**What you have to do**
Find the line containing "pink cone A7", then return it and every line after it through the end of the records, exactly. Leave out pictures.

Object transformation records
━━━━━━━━

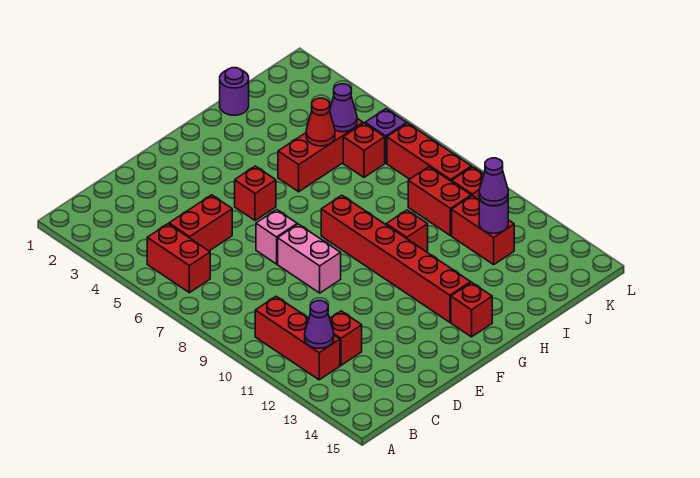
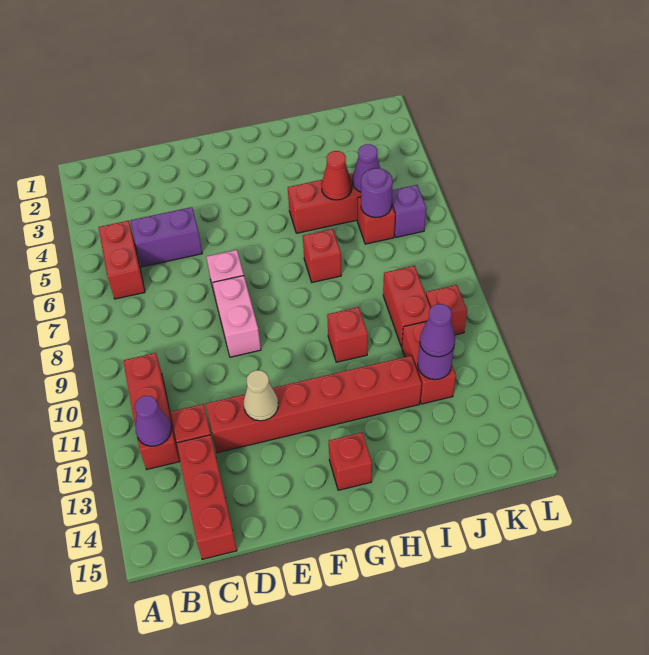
red brick C5:D5 level 1 -> purple brick C5:D5 level 1
none -> tan cone E12 level 2
red brick F5 level 1 -> red brick H7 level 1
red brick G8:G13 level 1 -> red brick D12:I12 level 1
purple round brick I1 level 1 -> purple round brick J6 level 2
red brick K7:K9 level 1 -> red brick C13:C15 level 1

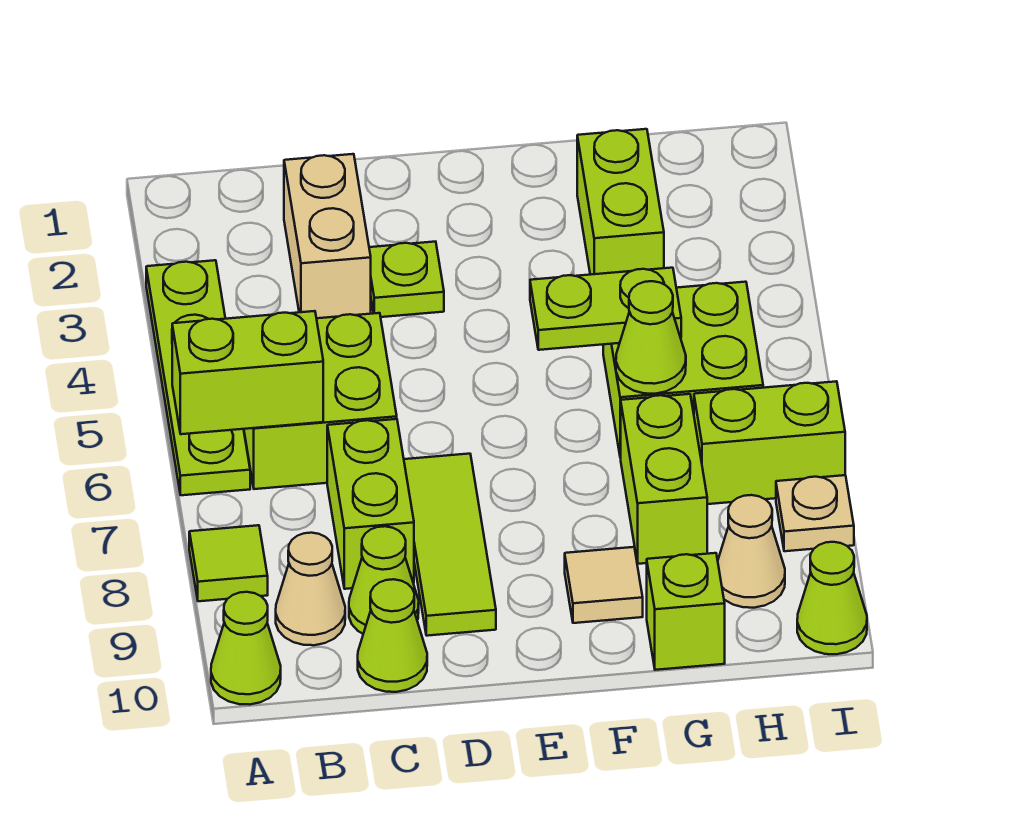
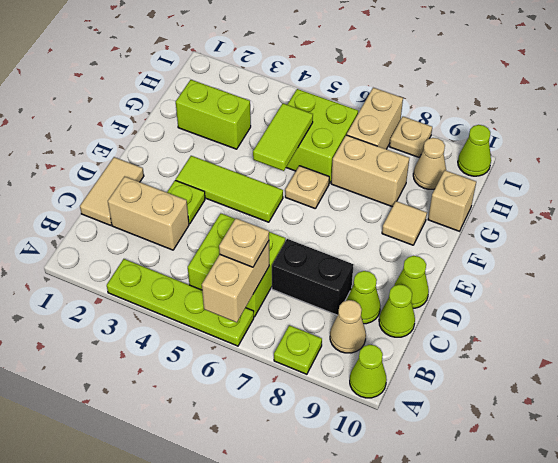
lime brick A6:B6 level 2 -> tan brick A6:B6 level 2
lime tile A8 level 1 -> lime plate A8 level 1
none -> tan plate B6 level 3
none -> tan tile C1:D1 level 1
lime brick C7:C8 level 1 -> black brick C7:C8 level 1
lime tile D7:D9 level 1 -> lime tile E3:E5 level 1
lime plate F5:G5 level 2 -> lime tile F5:G5 level 2
none -> tan plate F6 level 1
lime cone G6 level 2 -> lime cone D10 level 1
lime brick G7:G8 level 1 -> tan brick G7:G8 level 1
lime brick G10 level 1 -> tan brick G10 level 1
lime brick H7:I7 level 1 -> tan brick H7:I7 level 1

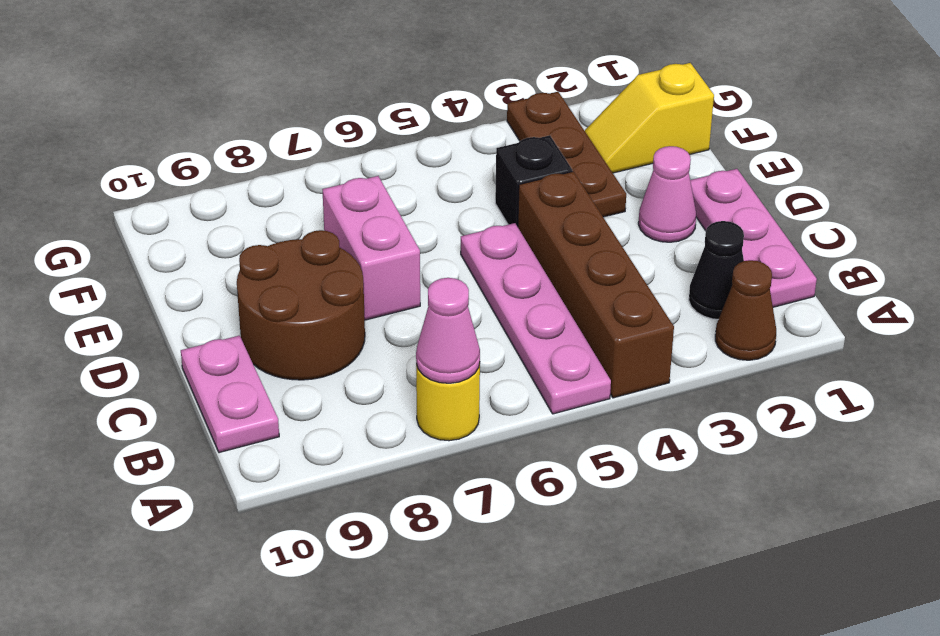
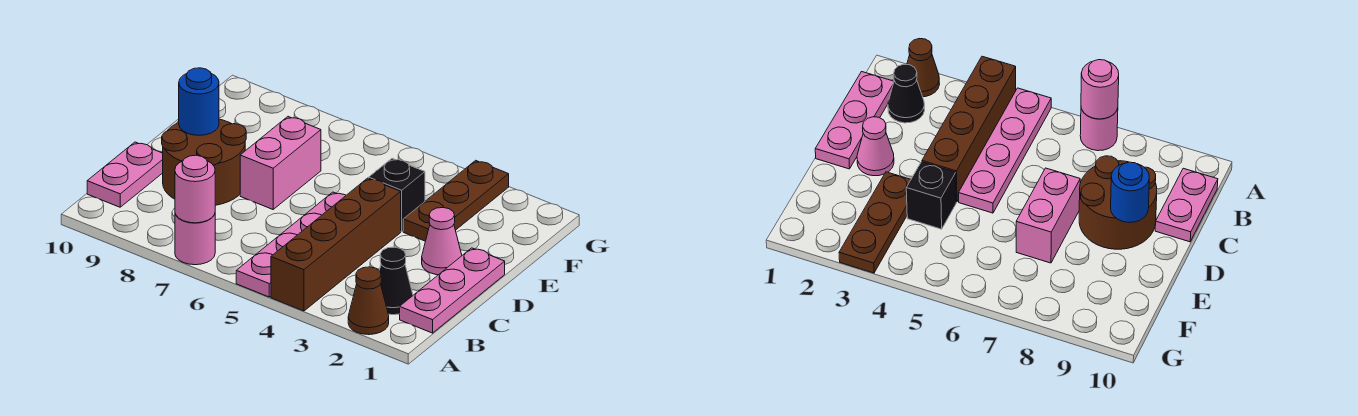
yellow round brick A7 level 1 -> pink round brick A7 level 1
pink cone A7 level 2 -> pink round brick A7 level 2
none -> blue round brick D9 level 2
yellow slope F1:F2 level 1 top 1 -> none

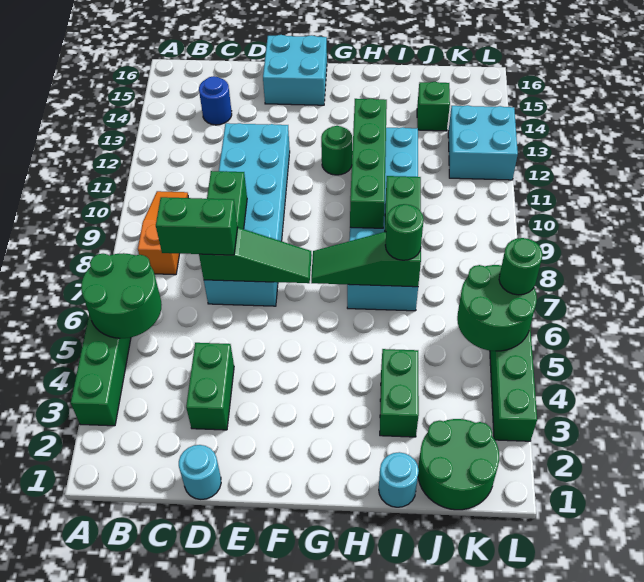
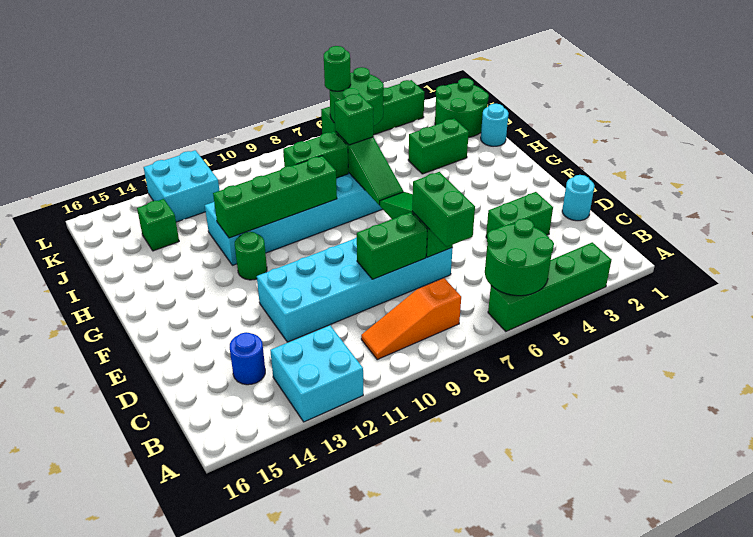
cyan brick E15:F16 level 1 -> cyan brick A12:B13 level 1
green round brick I7 level 3 -> green brick I7 level 3

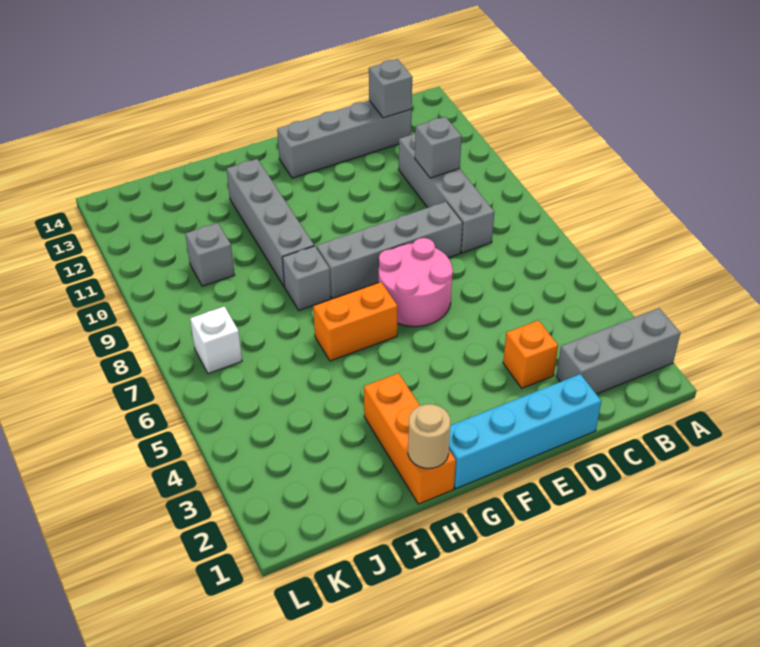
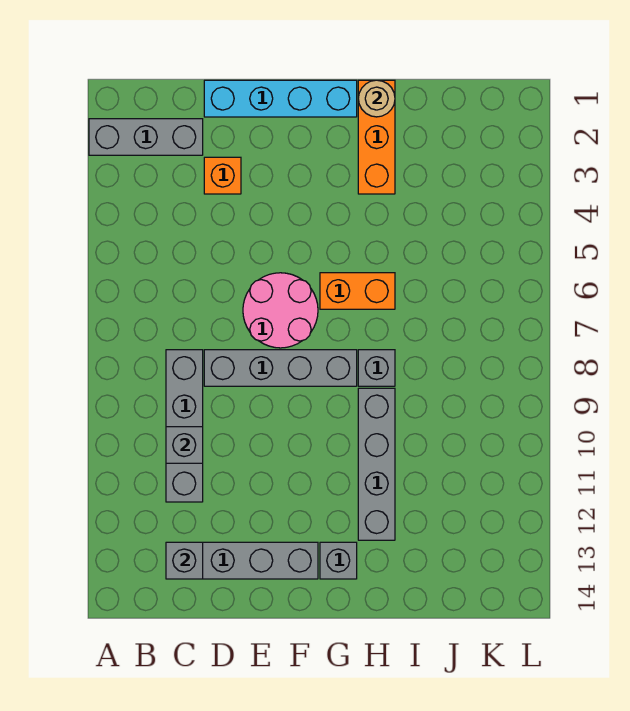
grey brick J10 level 1 -> grey brick G13 level 1
white brick K7 level 1 -> none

━━━━━━━━

**Solution to this exercise**
pink cone A7 level 2 -> pink round brick A7 level 2
none -> blue round brick D9 level 2
yellow slope F1:F2 level 1 top 1 -> none

cyan brick E15:F16 level 1 -> cyan brick A12:B13 level 1
green round brick I7 level 3 -> green brick I7 level 3

grey brick J10 level 1 -> grey brick G13 level 1
white brick K7 level 1 -> none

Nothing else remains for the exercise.